> [EXERCISE DESCRIPTION] Take the line with "purple camera: 4 -> 2" and the rest of the lines after it, to the end of the entries, and restate them exactly.
---- RECORDS TO PROCESS
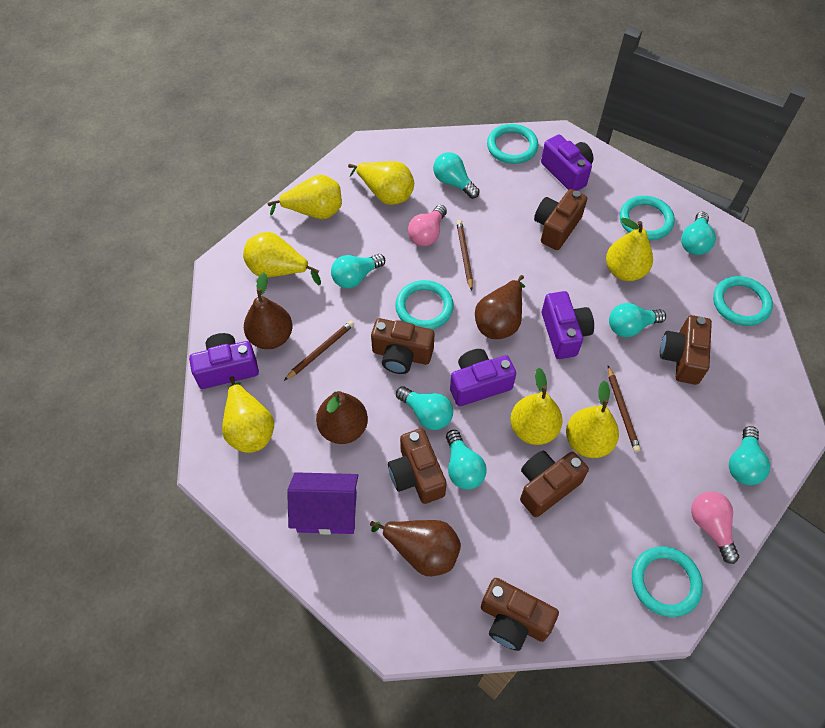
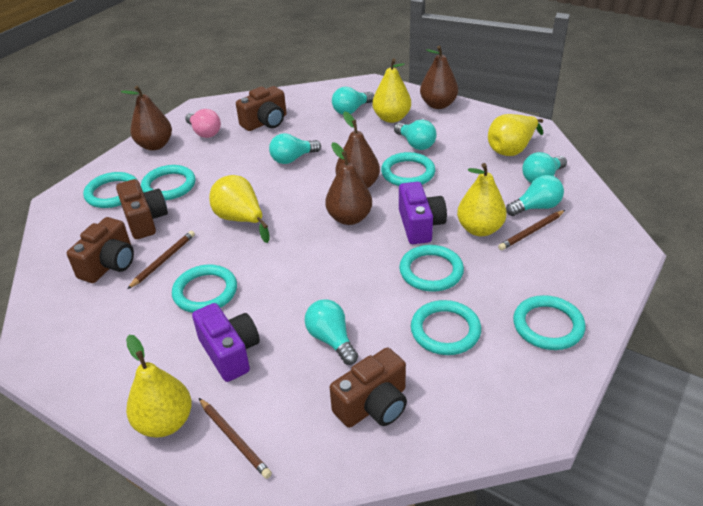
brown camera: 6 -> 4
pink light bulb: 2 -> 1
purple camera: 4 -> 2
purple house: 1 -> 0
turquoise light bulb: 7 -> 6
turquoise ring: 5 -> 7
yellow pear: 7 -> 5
--------
> [ANSWER SPACE]
purple camera: 4 -> 2
purple house: 1 -> 0
turquoise light bulb: 7 -> 6
turquoise ring: 5 -> 7
yellow pear: 7 -> 5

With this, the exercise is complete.